Exercise:
Copy out every entry precisely.

..........

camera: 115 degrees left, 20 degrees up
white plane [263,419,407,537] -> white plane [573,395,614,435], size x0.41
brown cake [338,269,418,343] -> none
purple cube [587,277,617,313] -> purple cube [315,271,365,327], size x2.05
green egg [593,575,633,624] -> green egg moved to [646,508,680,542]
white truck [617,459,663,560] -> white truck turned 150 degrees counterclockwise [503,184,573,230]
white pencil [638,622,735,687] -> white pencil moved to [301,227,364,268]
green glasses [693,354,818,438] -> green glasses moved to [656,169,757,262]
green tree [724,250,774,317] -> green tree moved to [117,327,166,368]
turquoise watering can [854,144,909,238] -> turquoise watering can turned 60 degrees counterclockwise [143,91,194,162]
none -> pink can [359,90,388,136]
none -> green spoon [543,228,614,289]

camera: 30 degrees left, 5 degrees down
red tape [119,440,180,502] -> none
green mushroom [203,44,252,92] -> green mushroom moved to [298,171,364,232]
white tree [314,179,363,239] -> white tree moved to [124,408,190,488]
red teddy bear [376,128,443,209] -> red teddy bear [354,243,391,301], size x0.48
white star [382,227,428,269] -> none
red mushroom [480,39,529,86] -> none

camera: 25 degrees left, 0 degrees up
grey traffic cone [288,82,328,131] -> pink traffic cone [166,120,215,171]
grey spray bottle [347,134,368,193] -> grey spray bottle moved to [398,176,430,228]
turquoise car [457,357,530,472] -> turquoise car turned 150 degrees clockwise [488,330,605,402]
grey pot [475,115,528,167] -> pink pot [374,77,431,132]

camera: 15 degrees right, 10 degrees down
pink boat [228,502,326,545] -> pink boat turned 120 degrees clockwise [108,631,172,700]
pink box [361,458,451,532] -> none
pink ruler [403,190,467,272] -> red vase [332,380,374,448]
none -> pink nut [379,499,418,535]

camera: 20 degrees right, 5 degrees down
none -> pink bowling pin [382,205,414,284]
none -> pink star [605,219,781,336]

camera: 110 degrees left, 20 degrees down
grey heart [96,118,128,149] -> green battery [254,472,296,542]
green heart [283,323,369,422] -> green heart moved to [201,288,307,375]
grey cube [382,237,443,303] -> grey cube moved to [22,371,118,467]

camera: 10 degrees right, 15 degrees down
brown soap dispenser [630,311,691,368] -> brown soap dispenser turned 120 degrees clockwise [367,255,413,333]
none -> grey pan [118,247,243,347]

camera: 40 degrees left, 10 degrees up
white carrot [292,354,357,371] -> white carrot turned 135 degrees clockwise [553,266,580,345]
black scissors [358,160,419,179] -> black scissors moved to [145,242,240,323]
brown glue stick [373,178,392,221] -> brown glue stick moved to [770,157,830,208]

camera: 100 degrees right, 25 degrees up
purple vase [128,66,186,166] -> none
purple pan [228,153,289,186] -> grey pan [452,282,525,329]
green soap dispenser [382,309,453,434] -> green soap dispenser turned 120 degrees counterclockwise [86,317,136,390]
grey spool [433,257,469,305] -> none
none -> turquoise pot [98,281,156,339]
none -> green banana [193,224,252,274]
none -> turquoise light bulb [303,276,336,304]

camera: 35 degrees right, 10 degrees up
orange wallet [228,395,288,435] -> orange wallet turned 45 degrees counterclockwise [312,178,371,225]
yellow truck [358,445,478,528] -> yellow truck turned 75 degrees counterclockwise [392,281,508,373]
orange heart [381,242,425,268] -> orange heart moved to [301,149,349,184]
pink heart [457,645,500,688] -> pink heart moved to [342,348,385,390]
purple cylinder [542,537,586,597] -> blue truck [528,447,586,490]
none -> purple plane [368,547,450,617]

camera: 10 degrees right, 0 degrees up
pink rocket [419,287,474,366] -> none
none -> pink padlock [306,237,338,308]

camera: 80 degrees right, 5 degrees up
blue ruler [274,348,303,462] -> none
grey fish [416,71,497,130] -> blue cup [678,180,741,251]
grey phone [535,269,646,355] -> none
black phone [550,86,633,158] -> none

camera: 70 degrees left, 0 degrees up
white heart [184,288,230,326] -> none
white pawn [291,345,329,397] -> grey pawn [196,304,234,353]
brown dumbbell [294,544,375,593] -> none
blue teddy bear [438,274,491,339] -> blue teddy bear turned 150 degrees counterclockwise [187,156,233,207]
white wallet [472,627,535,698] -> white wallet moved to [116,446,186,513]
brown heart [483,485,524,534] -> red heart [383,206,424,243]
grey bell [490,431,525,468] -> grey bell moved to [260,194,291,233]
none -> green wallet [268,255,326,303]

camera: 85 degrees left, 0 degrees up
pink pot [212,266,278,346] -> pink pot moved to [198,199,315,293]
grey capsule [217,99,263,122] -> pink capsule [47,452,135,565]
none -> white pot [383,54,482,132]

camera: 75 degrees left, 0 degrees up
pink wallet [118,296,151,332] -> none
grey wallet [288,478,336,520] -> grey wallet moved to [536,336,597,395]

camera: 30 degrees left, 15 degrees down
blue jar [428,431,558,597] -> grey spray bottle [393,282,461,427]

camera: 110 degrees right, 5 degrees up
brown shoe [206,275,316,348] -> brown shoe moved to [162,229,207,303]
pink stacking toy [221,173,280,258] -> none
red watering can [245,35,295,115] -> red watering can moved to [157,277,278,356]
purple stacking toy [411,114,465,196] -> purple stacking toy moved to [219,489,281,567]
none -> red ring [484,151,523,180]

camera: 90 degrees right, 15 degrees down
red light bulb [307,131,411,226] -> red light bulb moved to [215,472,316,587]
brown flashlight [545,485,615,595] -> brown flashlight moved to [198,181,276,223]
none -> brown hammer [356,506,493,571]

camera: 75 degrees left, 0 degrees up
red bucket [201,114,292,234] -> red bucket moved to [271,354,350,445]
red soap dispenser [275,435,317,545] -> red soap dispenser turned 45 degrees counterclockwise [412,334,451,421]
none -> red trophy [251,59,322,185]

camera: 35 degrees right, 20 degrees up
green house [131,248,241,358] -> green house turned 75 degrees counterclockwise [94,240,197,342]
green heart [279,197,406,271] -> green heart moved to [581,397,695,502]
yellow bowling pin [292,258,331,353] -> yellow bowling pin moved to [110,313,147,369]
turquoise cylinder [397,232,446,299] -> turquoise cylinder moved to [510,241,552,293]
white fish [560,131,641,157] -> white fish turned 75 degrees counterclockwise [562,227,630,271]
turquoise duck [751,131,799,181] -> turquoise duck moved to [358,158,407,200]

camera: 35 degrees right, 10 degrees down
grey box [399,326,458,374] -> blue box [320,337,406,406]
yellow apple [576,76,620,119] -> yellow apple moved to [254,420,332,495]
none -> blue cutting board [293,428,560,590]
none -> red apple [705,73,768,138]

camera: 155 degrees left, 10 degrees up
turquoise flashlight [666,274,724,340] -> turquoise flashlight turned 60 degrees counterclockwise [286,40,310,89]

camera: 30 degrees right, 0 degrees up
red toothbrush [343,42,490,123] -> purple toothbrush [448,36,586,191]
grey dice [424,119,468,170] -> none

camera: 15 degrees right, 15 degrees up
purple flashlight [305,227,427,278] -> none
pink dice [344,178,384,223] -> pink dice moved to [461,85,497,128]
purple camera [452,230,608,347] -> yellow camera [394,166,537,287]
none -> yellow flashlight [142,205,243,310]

..........

Result:
camera: 115 degrees left, 20 degrees up
white plane [263,419,407,537] -> white plane [573,395,614,435], size x0.41
brown cake [338,269,418,343] -> none
purple cube [587,277,617,313] -> purple cube [315,271,365,327], size x2.05
green egg [593,575,633,624] -> green egg moved to [646,508,680,542]
white truck [617,459,663,560] -> white truck turned 150 degrees counterclockwise [503,184,573,230]
white pencil [638,622,735,687] -> white pencil moved to [301,227,364,268]
green glasses [693,354,818,438] -> green glasses moved to [656,169,757,262]
green tree [724,250,774,317] -> green tree moved to [117,327,166,368]
turquoise watering can [854,144,909,238] -> turquoise watering can turned 60 degrees counterclockwise [143,91,194,162]
none -> pink can [359,90,388,136]
none -> green spoon [543,228,614,289]

camera: 30 degrees left, 5 degrees down
red tape [119,440,180,502] -> none
green mushroom [203,44,252,92] -> green mushroom moved to [298,171,364,232]
white tree [314,179,363,239] -> white tree moved to [124,408,190,488]
red teddy bear [376,128,443,209] -> red teddy bear [354,243,391,301], size x0.48
white star [382,227,428,269] -> none
red mushroom [480,39,529,86] -> none

camera: 25 degrees left, 0 degrees up
grey traffic cone [288,82,328,131] -> pink traffic cone [166,120,215,171]
grey spray bottle [347,134,368,193] -> grey spray bottle moved to [398,176,430,228]
turquoise car [457,357,530,472] -> turquoise car turned 150 degrees clockwise [488,330,605,402]
grey pot [475,115,528,167] -> pink pot [374,77,431,132]

camera: 15 degrees right, 10 degrees down
pink boat [228,502,326,545] -> pink boat turned 120 degrees clockwise [108,631,172,700]
pink box [361,458,451,532] -> none
pink ruler [403,190,467,272] -> red vase [332,380,374,448]
none -> pink nut [379,499,418,535]

camera: 20 degrees right, 5 degrees down
none -> pink bowling pin [382,205,414,284]
none -> pink star [605,219,781,336]

camera: 110 degrees left, 20 degrees down
grey heart [96,118,128,149] -> green battery [254,472,296,542]
green heart [283,323,369,422] -> green heart moved to [201,288,307,375]
grey cube [382,237,443,303] -> grey cube moved to [22,371,118,467]

camera: 10 degrees right, 15 degrees down
brown soap dispenser [630,311,691,368] -> brown soap dispenser turned 120 degrees clockwise [367,255,413,333]
none -> grey pan [118,247,243,347]

camera: 40 degrees left, 10 degrees up
white carrot [292,354,357,371] -> white carrot turned 135 degrees clockwise [553,266,580,345]
black scissors [358,160,419,179] -> black scissors moved to [145,242,240,323]
brown glue stick [373,178,392,221] -> brown glue stick moved to [770,157,830,208]

camera: 100 degrees right, 25 degrees up
purple vase [128,66,186,166] -> none
purple pan [228,153,289,186] -> grey pan [452,282,525,329]
green soap dispenser [382,309,453,434] -> green soap dispenser turned 120 degrees counterclockwise [86,317,136,390]
grey spool [433,257,469,305] -> none
none -> turquoise pot [98,281,156,339]
none -> green banana [193,224,252,274]
none -> turquoise light bulb [303,276,336,304]

camera: 35 degrees right, 10 degrees up
orange wallet [228,395,288,435] -> orange wallet turned 45 degrees counterclockwise [312,178,371,225]
yellow truck [358,445,478,528] -> yellow truck turned 75 degrees counterclockwise [392,281,508,373]
orange heart [381,242,425,268] -> orange heart moved to [301,149,349,184]
pink heart [457,645,500,688] -> pink heart moved to [342,348,385,390]
purple cylinder [542,537,586,597] -> blue truck [528,447,586,490]
none -> purple plane [368,547,450,617]

camera: 10 degrees right, 0 degrees up
pink rocket [419,287,474,366] -> none
none -> pink padlock [306,237,338,308]

camera: 80 degrees right, 5 degrees up
blue ruler [274,348,303,462] -> none
grey fish [416,71,497,130] -> blue cup [678,180,741,251]
grey phone [535,269,646,355] -> none
black phone [550,86,633,158] -> none

camera: 70 degrees left, 0 degrees up
white heart [184,288,230,326] -> none
white pawn [291,345,329,397] -> grey pawn [196,304,234,353]
brown dumbbell [294,544,375,593] -> none
blue teddy bear [438,274,491,339] -> blue teddy bear turned 150 degrees counterclockwise [187,156,233,207]
white wallet [472,627,535,698] -> white wallet moved to [116,446,186,513]
brown heart [483,485,524,534] -> red heart [383,206,424,243]
grey bell [490,431,525,468] -> grey bell moved to [260,194,291,233]
none -> green wallet [268,255,326,303]

camera: 85 degrees left, 0 degrees up
pink pot [212,266,278,346] -> pink pot moved to [198,199,315,293]
grey capsule [217,99,263,122] -> pink capsule [47,452,135,565]
none -> white pot [383,54,482,132]

camera: 75 degrees left, 0 degrees up
pink wallet [118,296,151,332] -> none
grey wallet [288,478,336,520] -> grey wallet moved to [536,336,597,395]

camera: 30 degrees left, 15 degrees down
blue jar [428,431,558,597] -> grey spray bottle [393,282,461,427]

camera: 110 degrees right, 5 degrees up
brown shoe [206,275,316,348] -> brown shoe moved to [162,229,207,303]
pink stacking toy [221,173,280,258] -> none
red watering can [245,35,295,115] -> red watering can moved to [157,277,278,356]
purple stacking toy [411,114,465,196] -> purple stacking toy moved to [219,489,281,567]
none -> red ring [484,151,523,180]

camera: 90 degrees right, 15 degrees down
red light bulb [307,131,411,226] -> red light bulb moved to [215,472,316,587]
brown flashlight [545,485,615,595] -> brown flashlight moved to [198,181,276,223]
none -> brown hammer [356,506,493,571]

camera: 75 degrees left, 0 degrees up
red bucket [201,114,292,234] -> red bucket moved to [271,354,350,445]
red soap dispenser [275,435,317,545] -> red soap dispenser turned 45 degrees counterclockwise [412,334,451,421]
none -> red trophy [251,59,322,185]

camera: 35 degrees right, 20 degrees up
green house [131,248,241,358] -> green house turned 75 degrees counterclockwise [94,240,197,342]
green heart [279,197,406,271] -> green heart moved to [581,397,695,502]
yellow bowling pin [292,258,331,353] -> yellow bowling pin moved to [110,313,147,369]
turquoise cylinder [397,232,446,299] -> turquoise cylinder moved to [510,241,552,293]
white fish [560,131,641,157] -> white fish turned 75 degrees counterclockwise [562,227,630,271]
turquoise duck [751,131,799,181] -> turquoise duck moved to [358,158,407,200]

camera: 35 degrees right, 10 degrees down
grey box [399,326,458,374] -> blue box [320,337,406,406]
yellow apple [576,76,620,119] -> yellow apple moved to [254,420,332,495]
none -> blue cutting board [293,428,560,590]
none -> red apple [705,73,768,138]

camera: 155 degrees left, 10 degrees up
turquoise flashlight [666,274,724,340] -> turquoise flashlight turned 60 degrees counterclockwise [286,40,310,89]

camera: 30 degrees right, 0 degrees up
red toothbrush [343,42,490,123] -> purple toothbrush [448,36,586,191]
grey dice [424,119,468,170] -> none

camera: 15 degrees right, 15 degrees up
purple flashlight [305,227,427,278] -> none
pink dice [344,178,384,223] -> pink dice moved to [461,85,497,128]
purple camera [452,230,608,347] -> yellow camera [394,166,537,287]
none -> yellow flashlight [142,205,243,310]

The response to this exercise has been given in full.